TASK OBJECTIVE. Could you set down exactly the lines of the data below, starting at the one that holds "change=insert; new=leaf-green flat" and ending at the one that holds "camera_right=-40 camera_up=-20", both included, and only those?

--- TASK INPUTS Enclosed Below ---

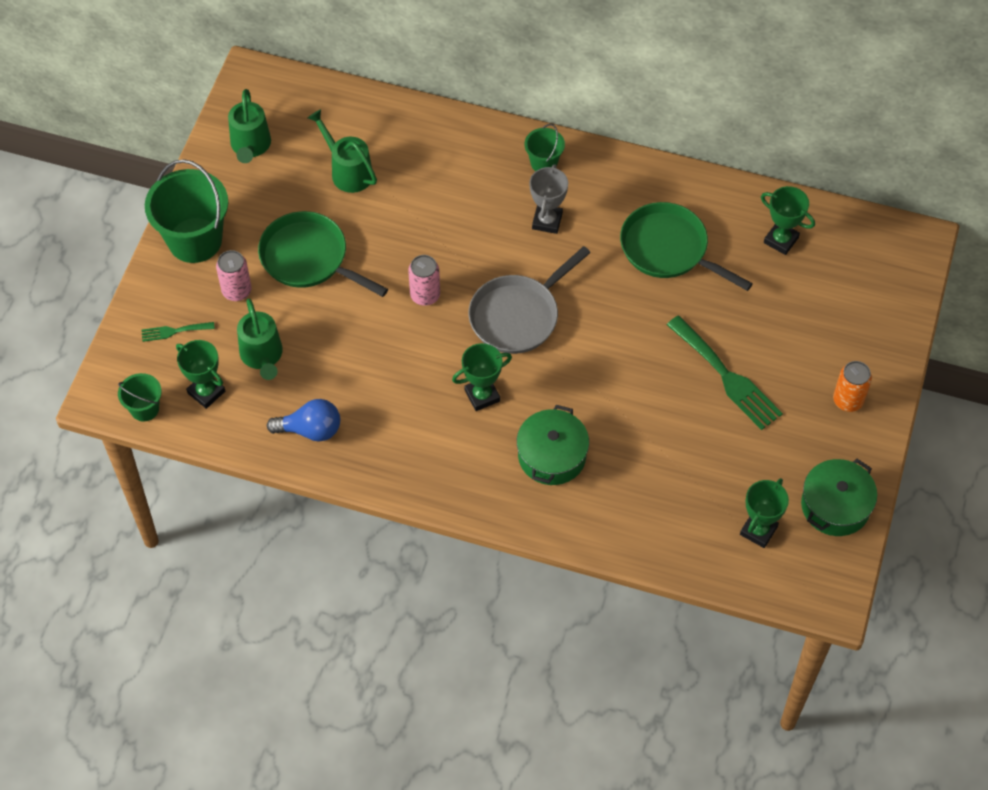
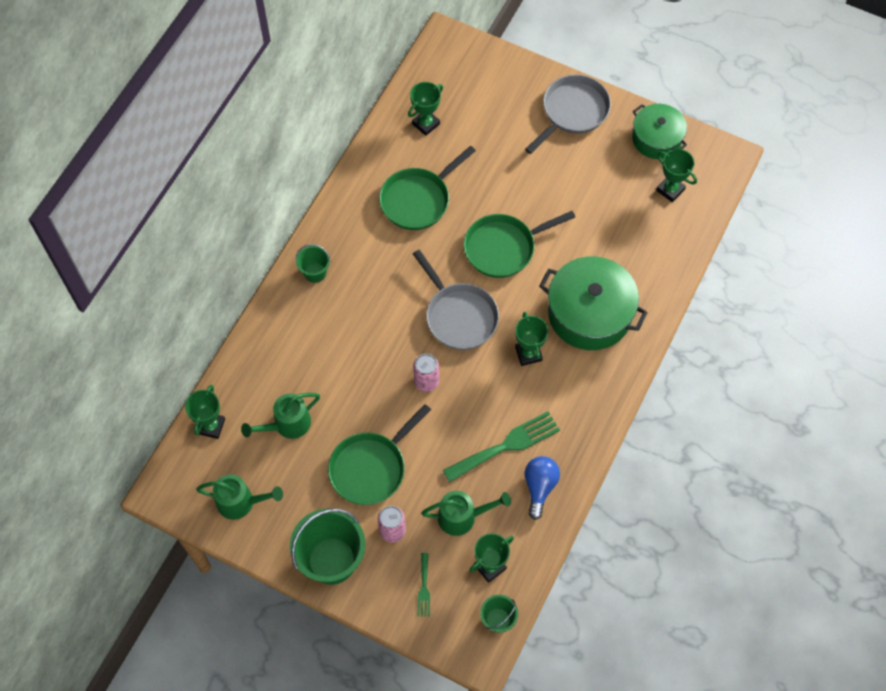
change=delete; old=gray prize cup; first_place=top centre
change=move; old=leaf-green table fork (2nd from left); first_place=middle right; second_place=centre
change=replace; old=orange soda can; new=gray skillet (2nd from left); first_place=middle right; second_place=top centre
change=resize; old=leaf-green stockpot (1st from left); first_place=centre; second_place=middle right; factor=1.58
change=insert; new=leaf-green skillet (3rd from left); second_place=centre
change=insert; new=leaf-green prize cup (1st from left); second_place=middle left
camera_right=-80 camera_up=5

--- End of Enclosed TASK INPUTS ---
--- TASK INPUTS Enclosed Below ---

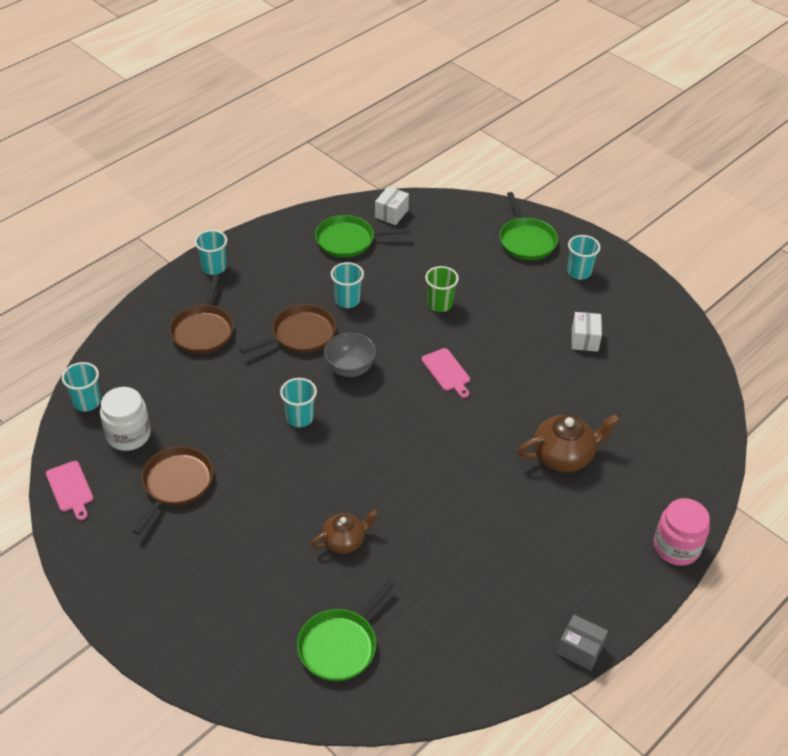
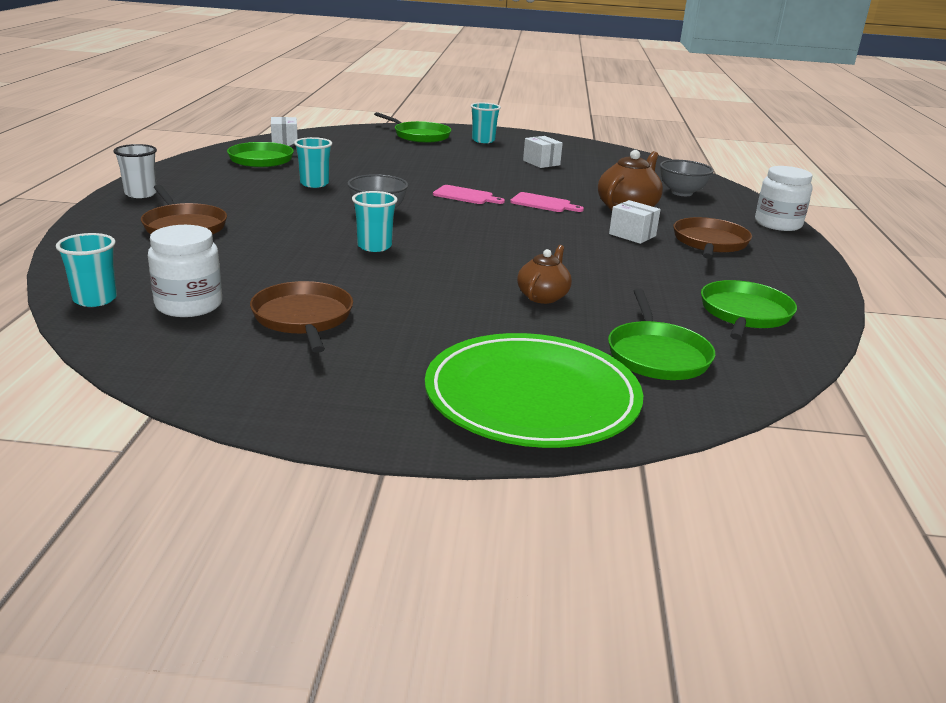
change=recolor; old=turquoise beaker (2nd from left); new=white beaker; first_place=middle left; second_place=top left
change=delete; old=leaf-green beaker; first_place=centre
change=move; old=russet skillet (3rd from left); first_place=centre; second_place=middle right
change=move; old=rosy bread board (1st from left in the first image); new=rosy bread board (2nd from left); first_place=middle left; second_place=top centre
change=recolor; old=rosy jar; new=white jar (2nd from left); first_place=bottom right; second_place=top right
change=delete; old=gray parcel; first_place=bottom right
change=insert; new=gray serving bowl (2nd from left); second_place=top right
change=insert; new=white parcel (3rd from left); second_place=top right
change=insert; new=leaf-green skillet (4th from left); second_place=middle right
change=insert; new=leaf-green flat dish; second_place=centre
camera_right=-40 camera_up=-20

--- End of Enclosed TASK INPUTS ---

TASK SOLUTION.
change=insert; new=leaf-green flat dish; second_place=centre
camera_right=-40 camera_up=-20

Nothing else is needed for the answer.